(Data to process begins)
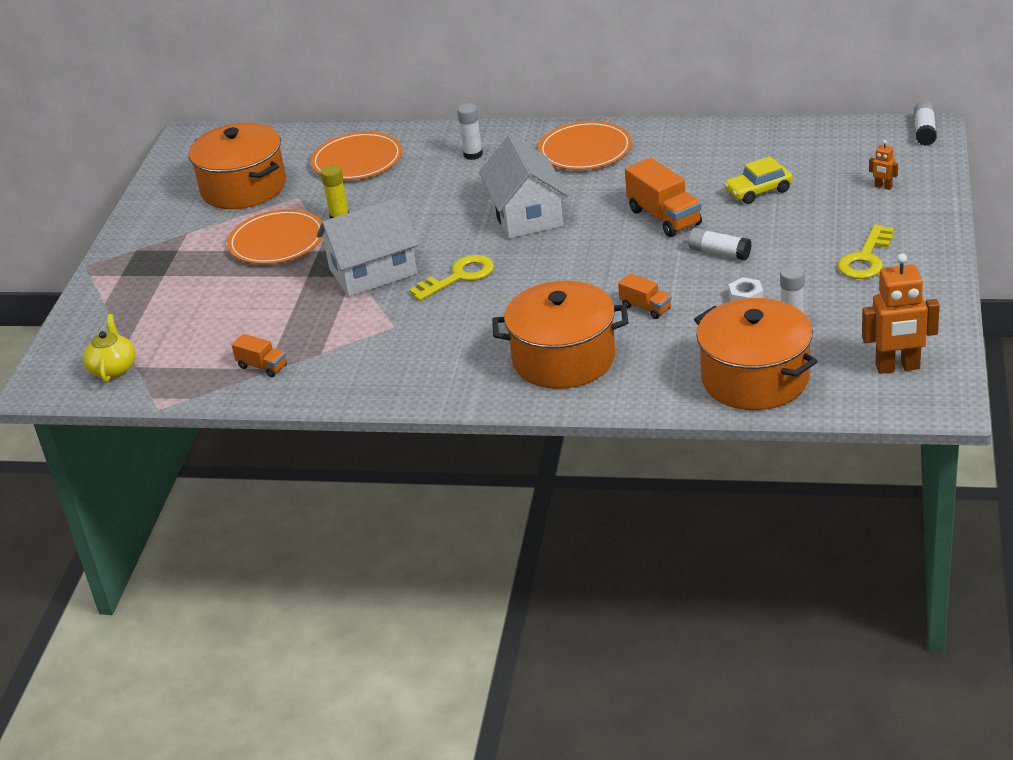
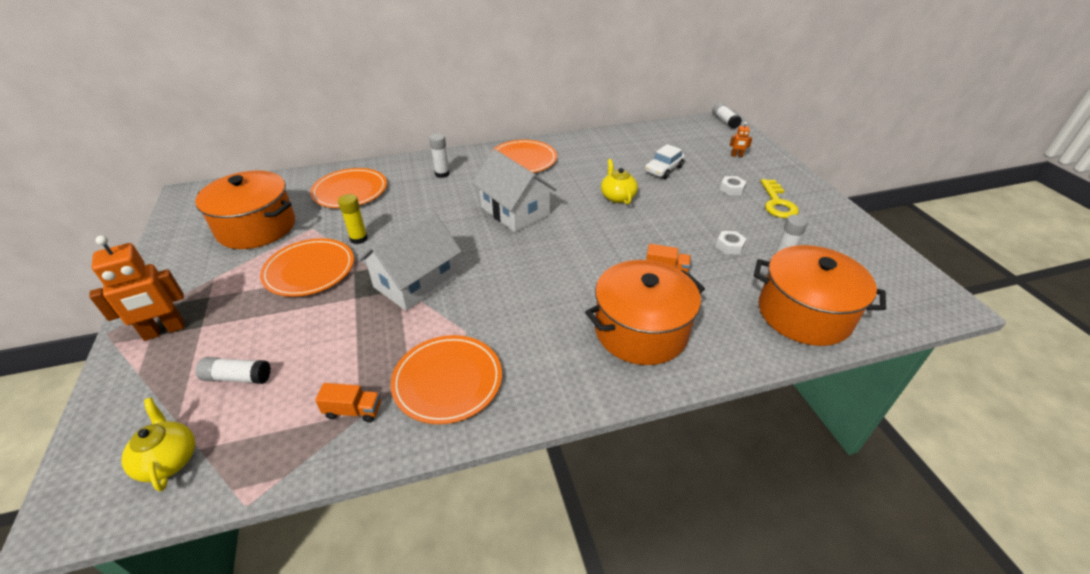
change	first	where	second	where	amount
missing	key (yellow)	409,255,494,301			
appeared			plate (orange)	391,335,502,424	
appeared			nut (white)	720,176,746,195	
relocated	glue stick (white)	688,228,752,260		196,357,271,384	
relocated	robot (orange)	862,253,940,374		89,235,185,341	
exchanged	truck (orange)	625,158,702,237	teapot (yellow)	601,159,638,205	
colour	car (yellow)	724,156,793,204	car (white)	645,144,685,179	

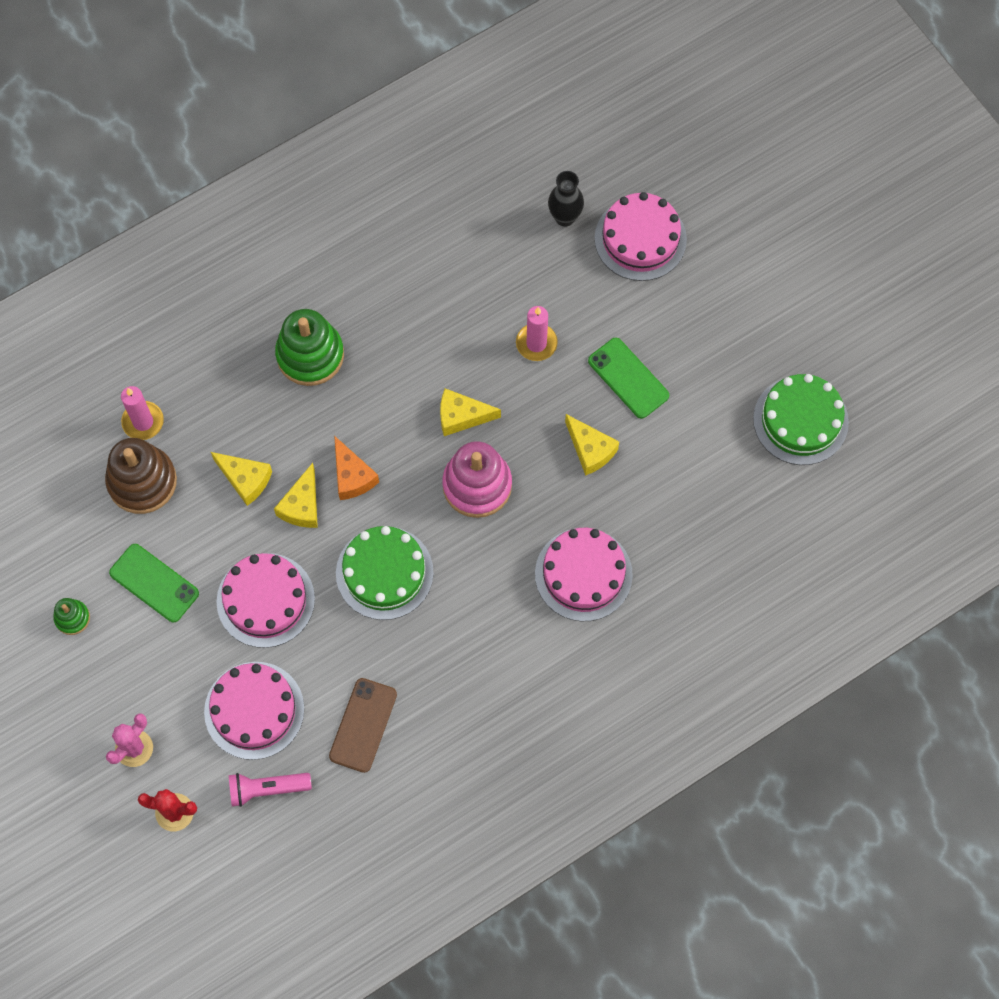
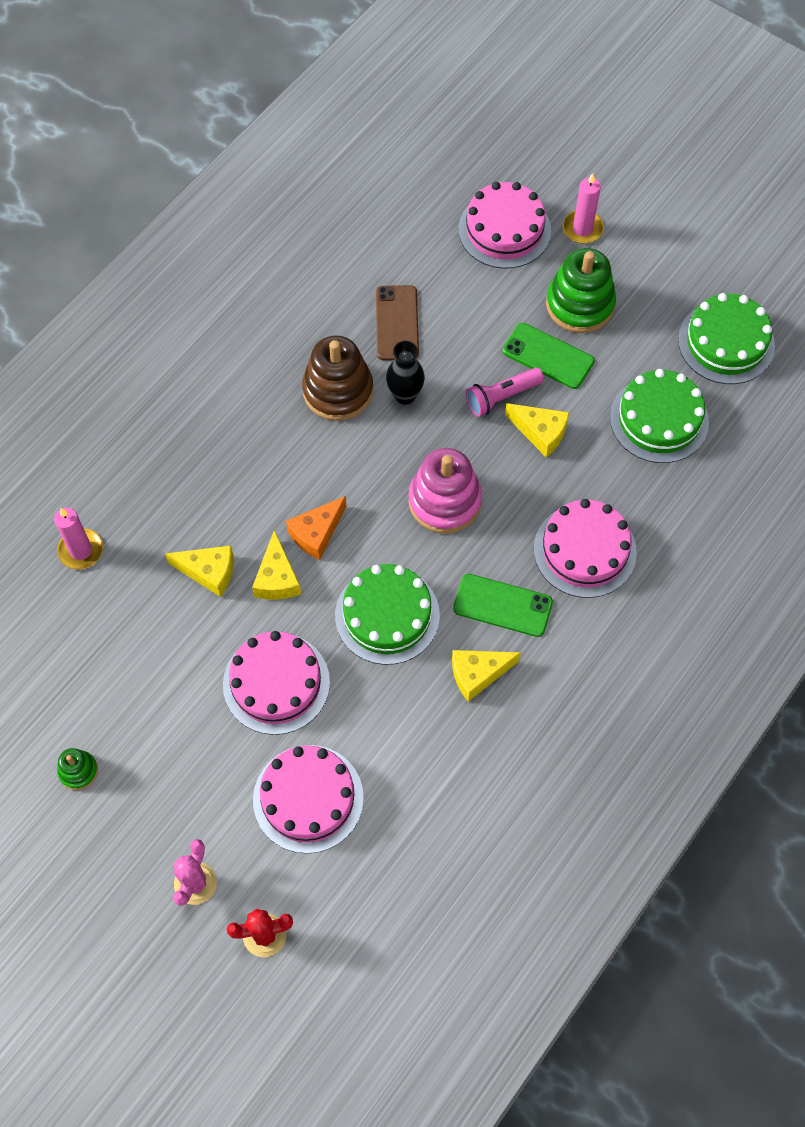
change	first	where	second	where	amount
appeared			cake (green)	610,369,709,463	
relocated	stacking toy (brown)	105,438,177,514		302,336,373,421	
relocated	phone (green)	109,544,199,622		453,574,553,637	
relocated	flashlight (pink)	229,773,312,807		466,368,544,417	
relocated	stacking toy (green)	275,309,344,386		546,248,616,333	
relocated	phone (brown)	329,678,397,773		376,285,419,361	
relocated	cheese (yellow)	440,389,501,436		452,650,521,702	
relocated	candle (pink)	516,306,558,361		563,173,604,244	
relocated	vase (black)	548,171,584,227		386,341,425,405	
spun	cheese (orange)	334,436,379,500		286,496,347,560	90 degrees clockwise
(Data to process ends)
Exercise goal
Each entry is to be given again exactly as it stands, with its pictures removed.

Answer to the exercise
change	first	where	second	where	amount
missing	key (yellow)	409,255,494,301			
appeared			plate (orange)	391,335,502,424	
appeared			nut (white)	720,176,746,195	
relocated	glue stick (white)	688,228,752,260		196,357,271,384	
relocated	robot (orange)	862,253,940,374		89,235,185,341	
exchanged	truck (orange)	625,158,702,237	teapot (yellow)	601,159,638,205	
colour	car (yellow)	724,156,793,204	car (white)	645,144,685,179	

change	first	where	second	where	amount
appeared			cake (green)	610,369,709,463	
relocated	stacking toy (brown)	105,438,177,514		302,336,373,421	
relocated	phone (green)	109,544,199,622		453,574,553,637	
relocated	flashlight (pink)	229,773,312,807		466,368,544,417	
relocated	stacking toy (green)	275,309,344,386		546,248,616,333	
relocated	phone (brown)	329,678,397,773		376,285,419,361	
relocated	cheese (yellow)	440,389,501,436		452,650,521,702	
relocated	candle (pink)	516,306,558,361		563,173,604,244	
relocated	vase (black)	548,171,584,227		386,341,425,405	
spun	cheese (orange)	334,436,379,500		286,496,347,560	90 degrees clockwise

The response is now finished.